Action item: In the entries below, begin at the line that has "cyan brick G6:G7", stop after the line that has "none -> brown brick F10:H10 level 1", and output those lines exactly with no pictures.

+ + + + +

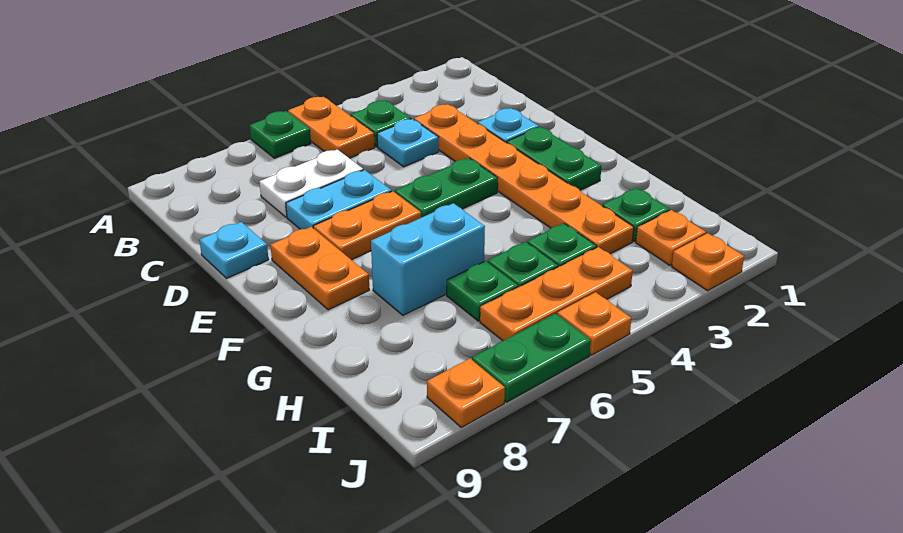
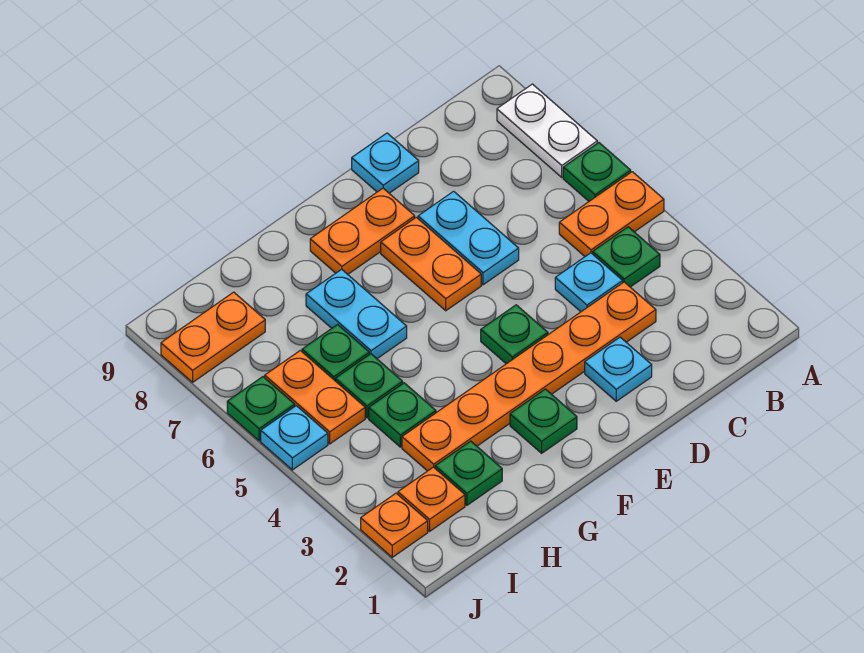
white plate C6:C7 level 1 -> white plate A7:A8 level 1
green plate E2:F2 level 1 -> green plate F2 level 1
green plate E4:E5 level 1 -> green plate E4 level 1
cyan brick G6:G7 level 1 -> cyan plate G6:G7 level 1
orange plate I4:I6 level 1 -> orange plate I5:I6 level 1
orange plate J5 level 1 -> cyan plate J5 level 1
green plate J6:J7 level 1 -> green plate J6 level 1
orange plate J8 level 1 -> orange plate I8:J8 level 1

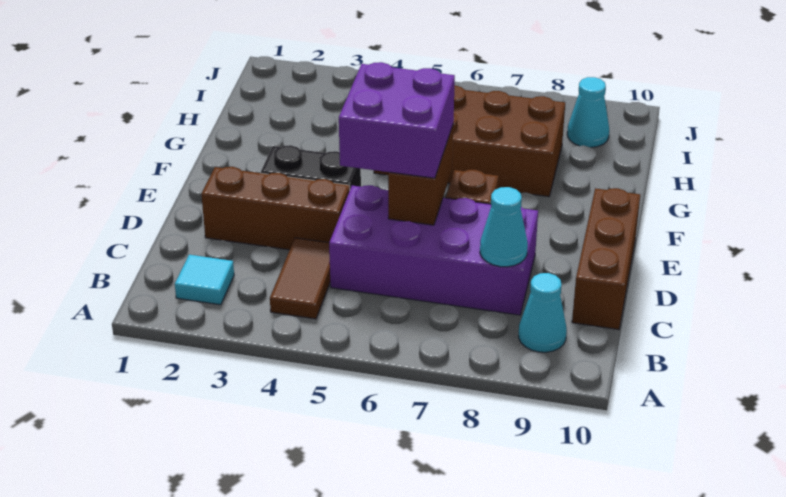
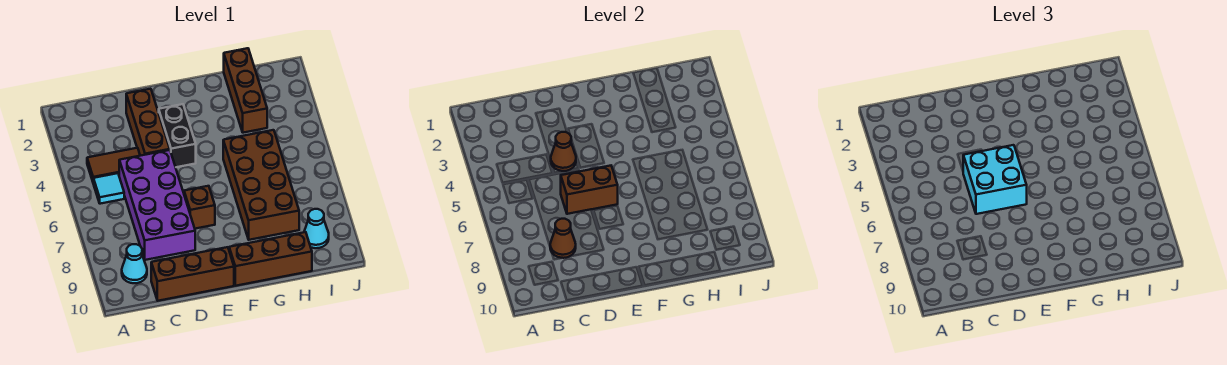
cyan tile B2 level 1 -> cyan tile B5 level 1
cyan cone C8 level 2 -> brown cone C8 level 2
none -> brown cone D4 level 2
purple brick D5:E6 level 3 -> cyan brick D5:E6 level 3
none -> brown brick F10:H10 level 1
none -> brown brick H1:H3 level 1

+ + + + +

Output for this task:
cyan brick G6:G7 level 1 -> cyan plate G6:G7 level 1
orange plate I4:I6 level 1 -> orange plate I5:I6 level 1
orange plate J5 level 1 -> cyan plate J5 level 1
green plate J6:J7 level 1 -> green plate J6 level 1
orange plate J8 level 1 -> orange plate I8:J8 level 1

cyan tile B2 level 1 -> cyan tile B5 level 1
cyan cone C8 level 2 -> brown cone C8 level 2
none -> brown cone D4 level 2
purple brick D5:E6 level 3 -> cyan brick D5:E6 level 3
none -> brown brick F10:H10 level 1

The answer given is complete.